Recorded data:

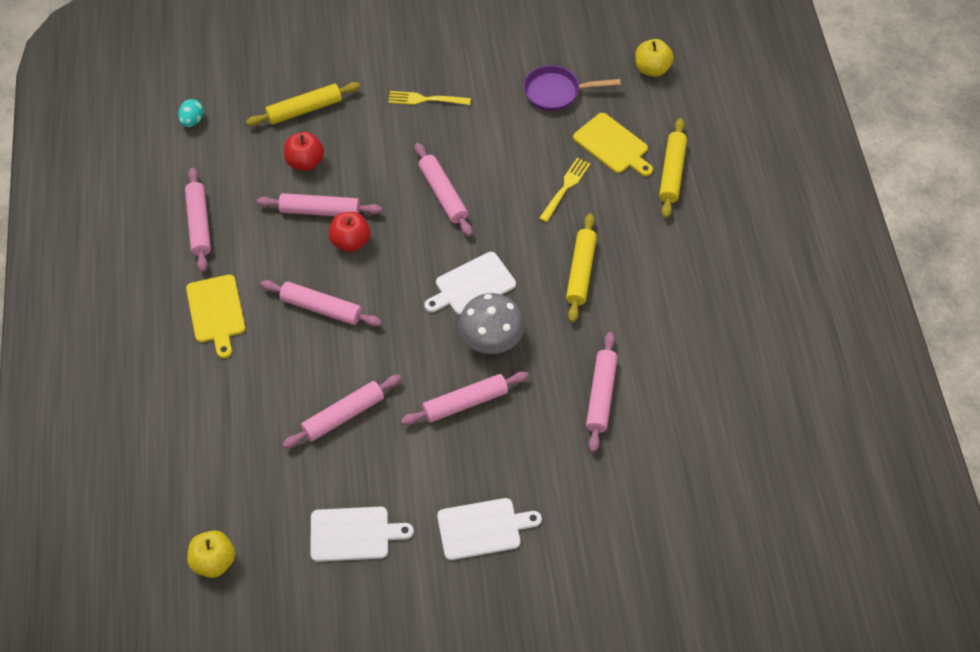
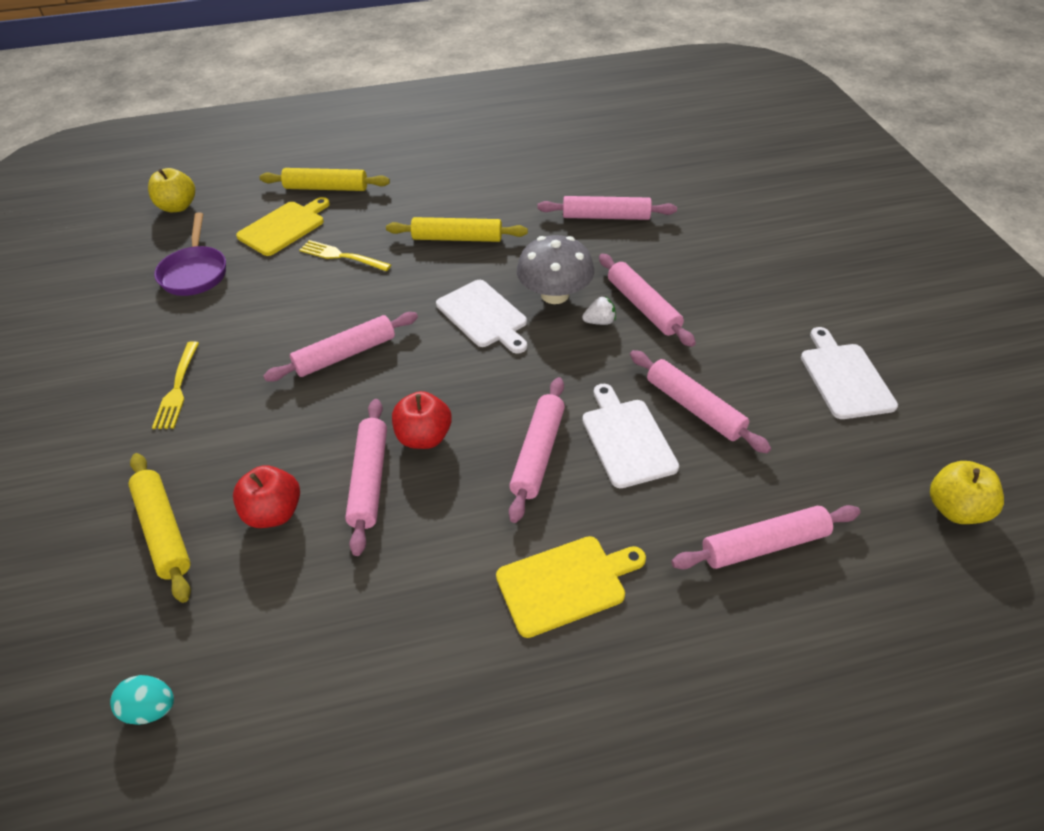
camera: 95 degrees left, 10 degrees down
pink rolling pin [185,168,211,272] -> pink rolling pin moved to [671,505,860,569]
white cutting board [437,498,542,560] -> white cutting board moved to [582,384,679,488]
none -> white strawberry [582,296,616,325]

Exercise goal: Every line in the data that holds "moved" should be copied out.

Response to the exercise:
pink rolling pin [185,168,211,272] -> pink rolling pin moved to [671,505,860,569]
white cutting board [437,498,542,560] -> white cutting board moved to [582,384,679,488]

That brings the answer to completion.